Problem requirements:
Complete, exact copies of all entries are needed.

Input records:
....
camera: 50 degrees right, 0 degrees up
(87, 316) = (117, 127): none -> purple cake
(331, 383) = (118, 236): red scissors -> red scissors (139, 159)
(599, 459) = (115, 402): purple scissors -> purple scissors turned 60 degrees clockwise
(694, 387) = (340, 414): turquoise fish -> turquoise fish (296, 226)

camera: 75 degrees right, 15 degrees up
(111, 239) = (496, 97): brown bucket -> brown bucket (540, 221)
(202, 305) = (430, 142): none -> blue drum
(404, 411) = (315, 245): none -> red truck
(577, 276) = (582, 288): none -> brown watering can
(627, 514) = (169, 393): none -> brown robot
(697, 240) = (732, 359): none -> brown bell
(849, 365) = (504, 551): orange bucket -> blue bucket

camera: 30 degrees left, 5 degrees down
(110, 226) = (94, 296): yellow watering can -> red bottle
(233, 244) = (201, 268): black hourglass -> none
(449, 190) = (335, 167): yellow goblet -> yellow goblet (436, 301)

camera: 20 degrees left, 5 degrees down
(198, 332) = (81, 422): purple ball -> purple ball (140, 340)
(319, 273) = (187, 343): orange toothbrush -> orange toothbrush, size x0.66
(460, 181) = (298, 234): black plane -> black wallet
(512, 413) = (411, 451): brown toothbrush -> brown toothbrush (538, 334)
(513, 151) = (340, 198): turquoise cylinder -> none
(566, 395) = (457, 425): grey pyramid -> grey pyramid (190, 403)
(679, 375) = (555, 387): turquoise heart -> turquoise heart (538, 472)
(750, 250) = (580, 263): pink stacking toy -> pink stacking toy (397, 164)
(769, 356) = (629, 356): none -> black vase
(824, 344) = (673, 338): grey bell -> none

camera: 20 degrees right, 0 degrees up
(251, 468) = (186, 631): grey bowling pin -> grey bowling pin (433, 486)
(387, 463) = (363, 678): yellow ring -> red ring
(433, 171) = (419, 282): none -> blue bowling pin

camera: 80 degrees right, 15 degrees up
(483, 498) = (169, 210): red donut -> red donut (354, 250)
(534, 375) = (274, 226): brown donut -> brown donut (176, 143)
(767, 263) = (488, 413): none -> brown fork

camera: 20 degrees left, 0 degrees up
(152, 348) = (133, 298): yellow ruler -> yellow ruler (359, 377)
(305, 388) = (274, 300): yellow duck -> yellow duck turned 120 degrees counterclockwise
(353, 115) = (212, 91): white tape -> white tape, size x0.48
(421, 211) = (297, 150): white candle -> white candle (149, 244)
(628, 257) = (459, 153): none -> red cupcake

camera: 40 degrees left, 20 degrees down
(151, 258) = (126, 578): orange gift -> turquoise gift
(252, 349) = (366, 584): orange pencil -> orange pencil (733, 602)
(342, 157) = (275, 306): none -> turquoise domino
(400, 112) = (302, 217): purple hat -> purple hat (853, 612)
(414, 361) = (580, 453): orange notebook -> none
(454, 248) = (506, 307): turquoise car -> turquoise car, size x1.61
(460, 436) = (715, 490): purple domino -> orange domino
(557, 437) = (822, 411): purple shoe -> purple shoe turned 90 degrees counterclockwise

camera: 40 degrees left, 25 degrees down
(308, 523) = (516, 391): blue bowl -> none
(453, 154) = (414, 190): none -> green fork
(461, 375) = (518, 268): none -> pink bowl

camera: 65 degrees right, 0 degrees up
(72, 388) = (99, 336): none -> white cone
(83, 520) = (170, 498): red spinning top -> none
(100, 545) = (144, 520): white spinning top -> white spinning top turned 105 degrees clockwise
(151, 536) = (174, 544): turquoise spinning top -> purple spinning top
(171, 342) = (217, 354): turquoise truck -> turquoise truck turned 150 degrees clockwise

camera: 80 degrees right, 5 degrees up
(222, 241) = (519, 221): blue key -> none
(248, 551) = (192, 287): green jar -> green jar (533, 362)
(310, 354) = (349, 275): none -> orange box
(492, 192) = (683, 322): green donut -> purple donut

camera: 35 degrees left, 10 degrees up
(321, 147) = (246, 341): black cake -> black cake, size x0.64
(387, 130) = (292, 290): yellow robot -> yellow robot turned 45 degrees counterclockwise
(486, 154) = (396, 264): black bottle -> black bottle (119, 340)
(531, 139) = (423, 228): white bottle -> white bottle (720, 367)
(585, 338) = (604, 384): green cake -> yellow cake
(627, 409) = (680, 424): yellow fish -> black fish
....
Finished exercise:
camera: 50 degrees right, 0 degrees up
(87, 316) = (117, 127): none -> purple cake
(331, 383) = (118, 236): red scissors -> red scissors (139, 159)
(599, 459) = (115, 402): purple scissors -> purple scissors turned 60 degrees clockwise
(694, 387) = (340, 414): turquoise fish -> turquoise fish (296, 226)

camera: 75 degrees right, 15 degrees up
(111, 239) = (496, 97): brown bucket -> brown bucket (540, 221)
(202, 305) = (430, 142): none -> blue drum
(404, 411) = (315, 245): none -> red truck
(577, 276) = (582, 288): none -> brown watering can
(627, 514) = (169, 393): none -> brown robot
(697, 240) = (732, 359): none -> brown bell
(849, 365) = (504, 551): orange bucket -> blue bucket

camera: 30 degrees left, 5 degrees down
(110, 226) = (94, 296): yellow watering can -> red bottle
(233, 244) = (201, 268): black hourglass -> none
(449, 190) = (335, 167): yellow goblet -> yellow goblet (436, 301)

camera: 20 degrees left, 5 degrees down
(198, 332) = (81, 422): purple ball -> purple ball (140, 340)
(319, 273) = (187, 343): orange toothbrush -> orange toothbrush, size x0.66
(460, 181) = (298, 234): black plane -> black wallet
(512, 413) = (411, 451): brown toothbrush -> brown toothbrush (538, 334)
(513, 151) = (340, 198): turquoise cylinder -> none
(566, 395) = (457, 425): grey pyramid -> grey pyramid (190, 403)
(679, 375) = (555, 387): turquoise heart -> turquoise heart (538, 472)
(750, 250) = (580, 263): pink stacking toy -> pink stacking toy (397, 164)
(769, 356) = (629, 356): none -> black vase
(824, 344) = (673, 338): grey bell -> none

camera: 20 degrees right, 0 degrees up
(251, 468) = (186, 631): grey bowling pin -> grey bowling pin (433, 486)
(387, 463) = (363, 678): yellow ring -> red ring
(433, 171) = (419, 282): none -> blue bowling pin

camera: 80 degrees right, 15 degrees up
(483, 498) = (169, 210): red donut -> red donut (354, 250)
(534, 375) = (274, 226): brown donut -> brown donut (176, 143)
(767, 263) = (488, 413): none -> brown fork

camera: 20 degrees left, 0 degrees up
(152, 348) = (133, 298): yellow ruler -> yellow ruler (359, 377)
(305, 388) = (274, 300): yellow duck -> yellow duck turned 120 degrees counterclockwise
(353, 115) = (212, 91): white tape -> white tape, size x0.48
(421, 211) = (297, 150): white candle -> white candle (149, 244)
(628, 257) = (459, 153): none -> red cupcake

camera: 40 degrees left, 20 degrees down
(151, 258) = (126, 578): orange gift -> turquoise gift
(252, 349) = (366, 584): orange pencil -> orange pencil (733, 602)
(342, 157) = (275, 306): none -> turquoise domino
(400, 112) = (302, 217): purple hat -> purple hat (853, 612)
(414, 361) = (580, 453): orange notebook -> none
(454, 248) = (506, 307): turquoise car -> turquoise car, size x1.61
(460, 436) = (715, 490): purple domino -> orange domino
(557, 437) = (822, 411): purple shoe -> purple shoe turned 90 degrees counterclockwise

camera: 40 degrees left, 25 degrees down
(308, 523) = (516, 391): blue bowl -> none
(453, 154) = (414, 190): none -> green fork
(461, 375) = (518, 268): none -> pink bowl

camera: 65 degrees right, 0 degrees up
(72, 388) = (99, 336): none -> white cone
(83, 520) = (170, 498): red spinning top -> none
(100, 545) = (144, 520): white spinning top -> white spinning top turned 105 degrees clockwise
(151, 536) = (174, 544): turquoise spinning top -> purple spinning top
(171, 342) = (217, 354): turquoise truck -> turquoise truck turned 150 degrees clockwise

camera: 80 degrees right, 5 degrees up
(222, 241) = (519, 221): blue key -> none
(248, 551) = (192, 287): green jar -> green jar (533, 362)
(310, 354) = (349, 275): none -> orange box
(492, 192) = (683, 322): green donut -> purple donut

camera: 35 degrees left, 10 degrees up
(321, 147) = (246, 341): black cake -> black cake, size x0.64
(387, 130) = (292, 290): yellow robot -> yellow robot turned 45 degrees counterclockwise
(486, 154) = (396, 264): black bottle -> black bottle (119, 340)
(531, 139) = (423, 228): white bottle -> white bottle (720, 367)
(585, 338) = (604, 384): green cake -> yellow cake
(627, 409) = (680, 424): yellow fish -> black fish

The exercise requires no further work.